> _EXERCISE DESCRIPTION_
Please retype all the records below exactly as they read.

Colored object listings
———

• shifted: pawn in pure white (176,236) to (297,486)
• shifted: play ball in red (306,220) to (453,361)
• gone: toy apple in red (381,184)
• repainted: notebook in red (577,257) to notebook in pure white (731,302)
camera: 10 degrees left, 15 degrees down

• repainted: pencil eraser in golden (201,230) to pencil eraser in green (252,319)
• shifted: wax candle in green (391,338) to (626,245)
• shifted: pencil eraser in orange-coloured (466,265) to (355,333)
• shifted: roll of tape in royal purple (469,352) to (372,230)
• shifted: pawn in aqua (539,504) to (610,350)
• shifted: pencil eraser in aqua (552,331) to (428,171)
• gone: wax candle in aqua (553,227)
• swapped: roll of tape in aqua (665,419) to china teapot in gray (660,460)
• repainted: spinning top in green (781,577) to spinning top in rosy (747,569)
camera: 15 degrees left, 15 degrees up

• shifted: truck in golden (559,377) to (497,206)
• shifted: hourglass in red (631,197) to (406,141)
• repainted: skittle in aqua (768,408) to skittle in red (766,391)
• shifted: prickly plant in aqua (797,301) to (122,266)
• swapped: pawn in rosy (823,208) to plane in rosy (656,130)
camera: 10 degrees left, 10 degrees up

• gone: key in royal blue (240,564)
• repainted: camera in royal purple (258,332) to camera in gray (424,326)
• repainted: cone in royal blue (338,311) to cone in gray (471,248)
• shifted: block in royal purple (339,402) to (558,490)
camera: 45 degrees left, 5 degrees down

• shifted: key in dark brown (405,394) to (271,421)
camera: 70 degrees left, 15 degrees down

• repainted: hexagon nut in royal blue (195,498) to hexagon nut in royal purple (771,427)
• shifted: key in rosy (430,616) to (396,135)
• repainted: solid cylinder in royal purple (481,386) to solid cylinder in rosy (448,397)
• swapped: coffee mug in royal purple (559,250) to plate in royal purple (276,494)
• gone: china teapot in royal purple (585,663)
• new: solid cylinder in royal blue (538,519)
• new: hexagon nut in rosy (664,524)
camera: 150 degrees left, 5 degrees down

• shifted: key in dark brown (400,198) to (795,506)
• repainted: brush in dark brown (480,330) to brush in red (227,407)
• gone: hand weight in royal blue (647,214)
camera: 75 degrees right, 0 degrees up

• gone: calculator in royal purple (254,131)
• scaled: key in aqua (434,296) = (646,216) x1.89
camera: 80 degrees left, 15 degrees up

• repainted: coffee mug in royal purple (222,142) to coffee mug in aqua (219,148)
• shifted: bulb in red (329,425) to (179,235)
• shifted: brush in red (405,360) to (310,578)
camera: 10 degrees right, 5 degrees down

———

> _SOLUTION FOR THIS PROBLEM_
• shifted: pawn in pure white (176,236) to (297,486)
• shifted: play ball in red (306,220) to (453,361)
• gone: toy apple in red (381,184)
• repainted: notebook in red (577,257) to notebook in pure white (731,302)
camera: 10 degrees left, 15 degrees down

• repainted: pencil eraser in golden (201,230) to pencil eraser in green (252,319)
• shifted: wax candle in green (391,338) to (626,245)
• shifted: pencil eraser in orange-coloured (466,265) to (355,333)
• shifted: roll of tape in royal purple (469,352) to (372,230)
• shifted: pawn in aqua (539,504) to (610,350)
• shifted: pencil eraser in aqua (552,331) to (428,171)
• gone: wax candle in aqua (553,227)
• swapped: roll of tape in aqua (665,419) to china teapot in gray (660,460)
• repainted: spinning top in green (781,577) to spinning top in rosy (747,569)
camera: 15 degrees left, 15 degrees up

• shifted: truck in golden (559,377) to (497,206)
• shifted: hourglass in red (631,197) to (406,141)
• repainted: skittle in aqua (768,408) to skittle in red (766,391)
• shifted: prickly plant in aqua (797,301) to (122,266)
• swapped: pawn in rosy (823,208) to plane in rosy (656,130)
camera: 10 degrees left, 10 degrees up

• gone: key in royal blue (240,564)
• repainted: camera in royal purple (258,332) to camera in gray (424,326)
• repainted: cone in royal blue (338,311) to cone in gray (471,248)
• shifted: block in royal purple (339,402) to (558,490)
camera: 45 degrees left, 5 degrees down

• shifted: key in dark brown (405,394) to (271,421)
camera: 70 degrees left, 15 degrees down

• repainted: hexagon nut in royal blue (195,498) to hexagon nut in royal purple (771,427)
• shifted: key in rosy (430,616) to (396,135)
• repainted: solid cylinder in royal purple (481,386) to solid cylinder in rosy (448,397)
• swapped: coffee mug in royal purple (559,250) to plate in royal purple (276,494)
• gone: china teapot in royal purple (585,663)
• new: solid cylinder in royal blue (538,519)
• new: hexagon nut in rosy (664,524)
camera: 150 degrees left, 5 degrees down

• shifted: key in dark brown (400,198) to (795,506)
• repainted: brush in dark brown (480,330) to brush in red (227,407)
• gone: hand weight in royal blue (647,214)
camera: 75 degrees right, 0 degrees up

• gone: calculator in royal purple (254,131)
• scaled: key in aqua (434,296) = (646,216) x1.89
camera: 80 degrees left, 15 degrees up

• repainted: coffee mug in royal purple (222,142) to coffee mug in aqua (219,148)
• shifted: bulb in red (329,425) to (179,235)
• shifted: brush in red (405,360) to (310,578)
camera: 10 degrees right, 5 degrees down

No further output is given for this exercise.